Output the records precisely as they stand. Pictures are to be skipped.

Stored items from a collection:

*** Begin section ***

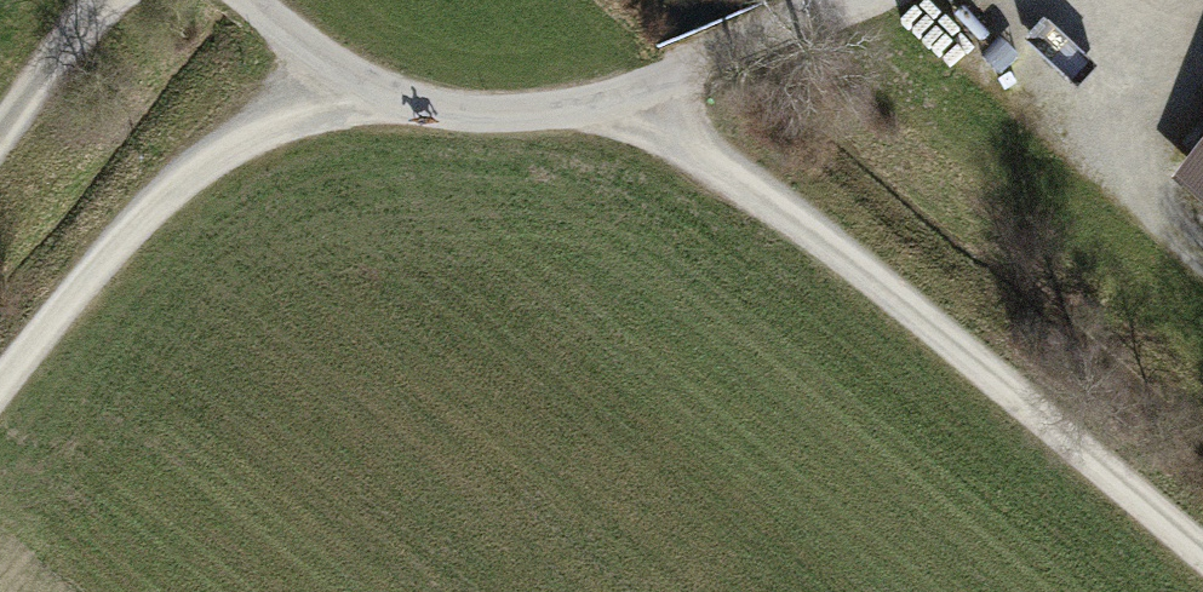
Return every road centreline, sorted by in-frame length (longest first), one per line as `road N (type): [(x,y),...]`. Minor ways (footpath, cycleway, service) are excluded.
road 1 (track): [(625,98),(1202,573)]
road 2 (residential): [(823,0),(625,98),(458,116),(321,76),(238,0)]
road 3 (track): [(321,76),(164,194),(0,386)]
road 4 (track): [(0,143),(115,0)]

*** End section ***

**OUTPUT FOR THIS TASK**:
Return every road centreline, sorted by in-frame length (longest first), one per line as `road N (type): [(x,y),...]`. Minor ways (footpath, cycleway, service) are excluded.
road 1 (track): [(625,98),(1202,573)]
road 2 (residential): [(823,0),(625,98),(458,116),(321,76),(238,0)]
road 3 (track): [(321,76),(164,194),(0,386)]
road 4 (track): [(0,143),(115,0)]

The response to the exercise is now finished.